All lines of the material that contain "orange" must be copied out.

- Opening Delimiter -

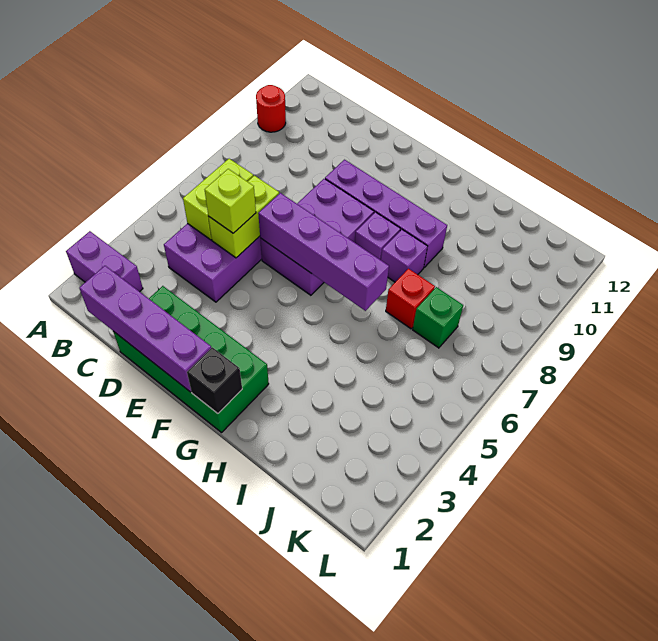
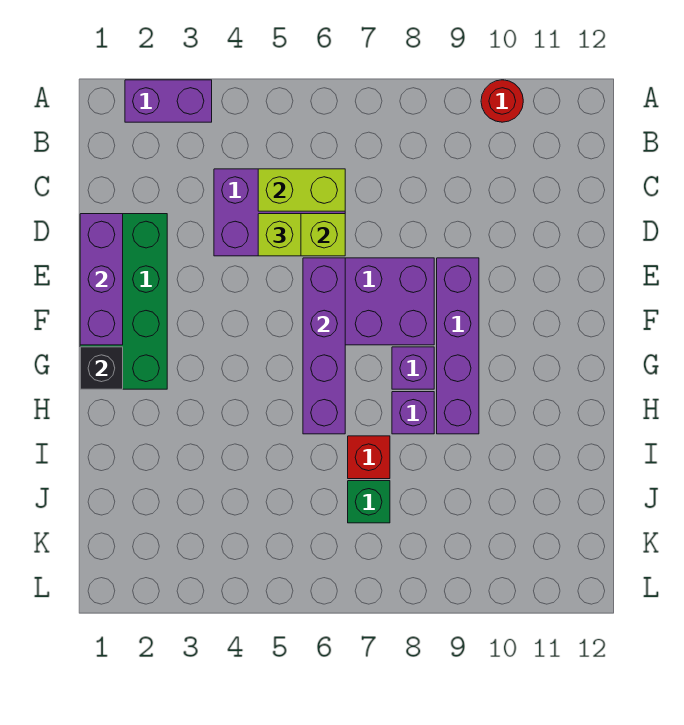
purple brick A2:B2 level 1 -> purple brick A2:A3 level 1
purple brick C1:F1 level 2 -> purple brick D1:F1 level 2

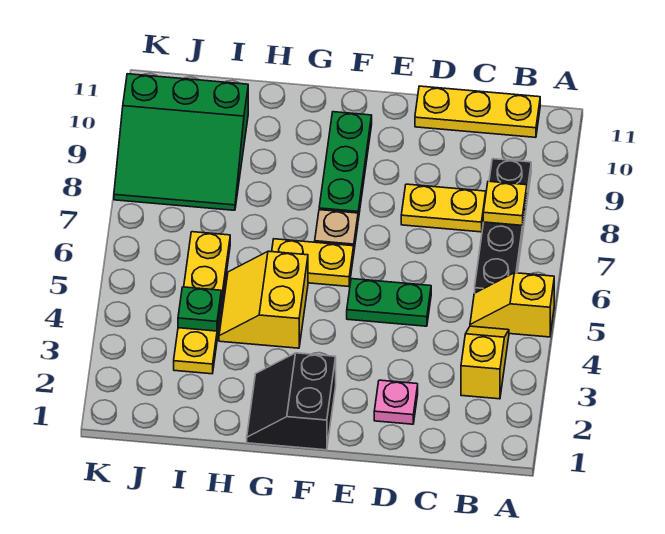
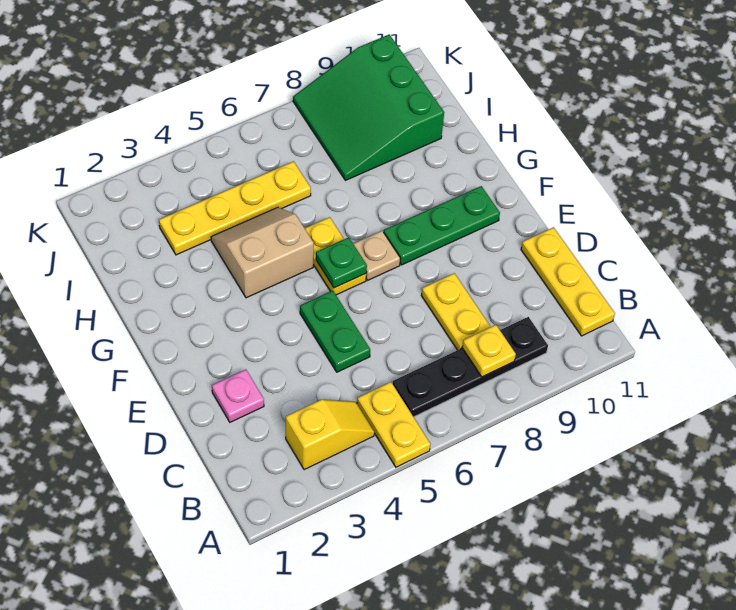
yellow slope A5:B5 level 1 top A -> yellow plate A5:B5 level 1
black slope F1:G2 level 1 top F -> none
yellow slope G4:H5 level 1 top G -> tan slope G4:H5 level 1 top G
green plate I4 level 2 -> green plate F6 level 2

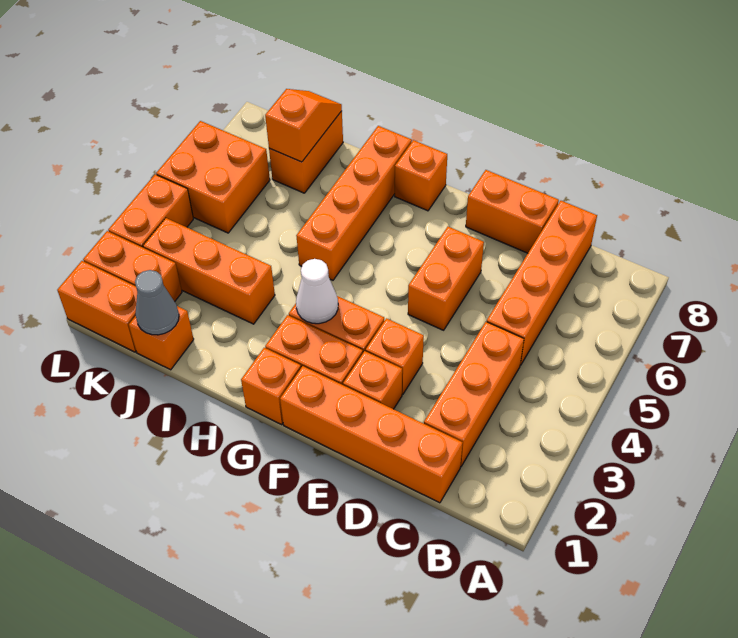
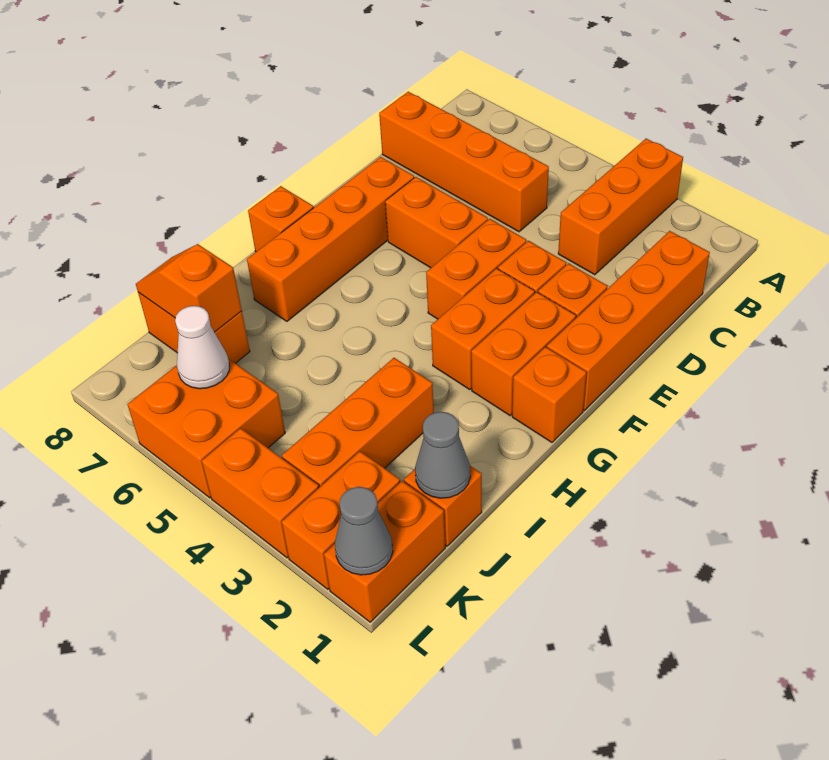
orange brick C2:C4 level 1 -> orange brick A3:C3 level 1
orange brick D8:E8 level 1 -> orange brick E4:F4 level 1
white cone G3 level 2 -> white cone K6 level 2
orange brick H5:H8 level 1 -> orange brick E7:H7 level 1
none -> grey cone L1 level 2

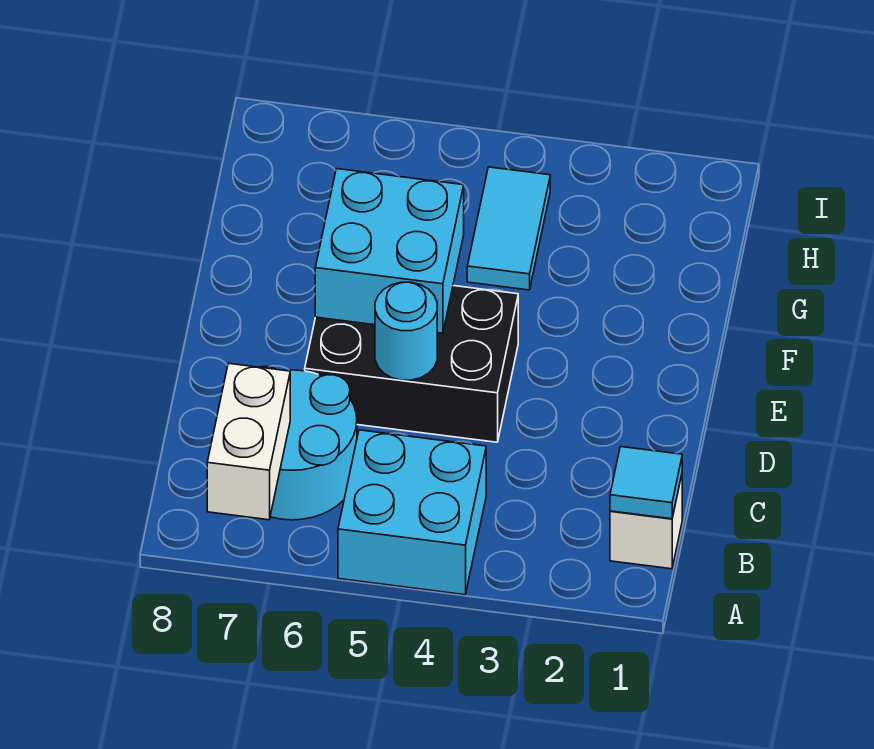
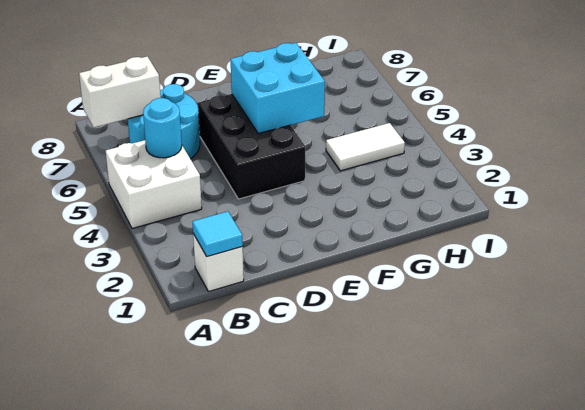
cyan brick A4:B5 level 1 -> white brick A4:B5 level 1
cyan round brick D5 level 2 -> cyan round brick B5 level 2
cyan tile G4:H4 level 1 -> white tile G4:H4 level 1

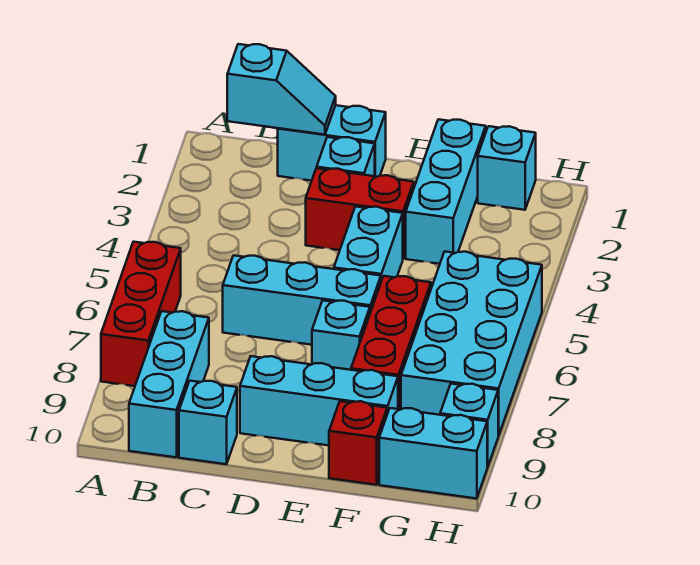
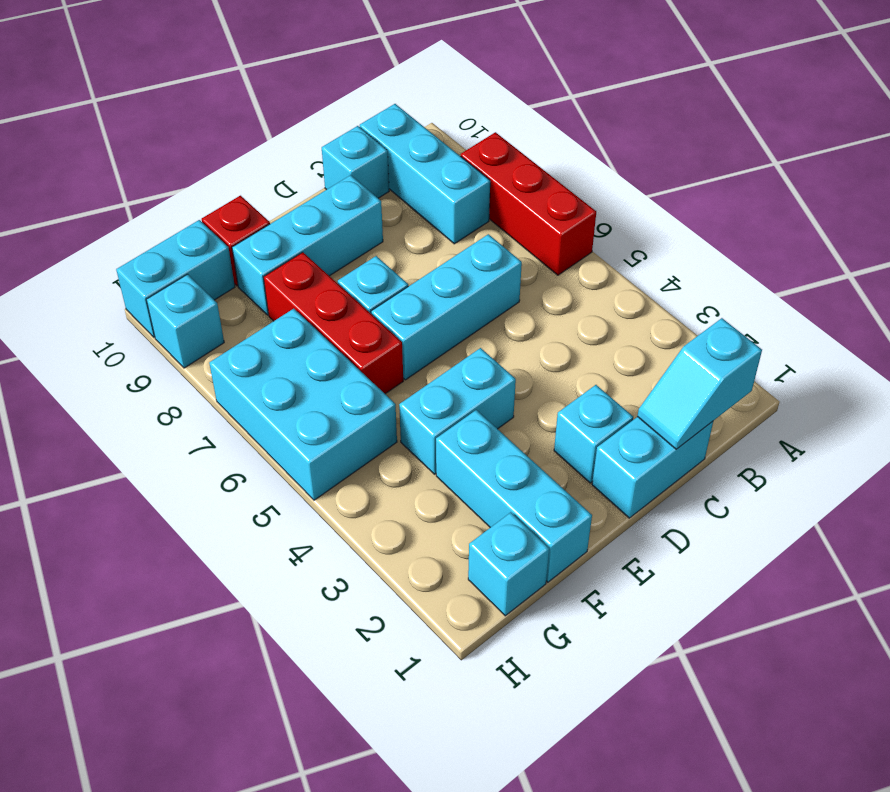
red brick D3:E3 level 1 -> none
cyan brick E4:E5 level 1 -> cyan brick E4:F4 level 1
cyan brick G5:H8 level 1 -> cyan brick G5:H7 level 1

- Closing Delimiter -

**Answer box:**
orange brick C2:C4 level 1 -> orange brick A3:C3 level 1
orange brick D8:E8 level 1 -> orange brick E4:F4 level 1
orange brick H5:H8 level 1 -> orange brick E7:H7 level 1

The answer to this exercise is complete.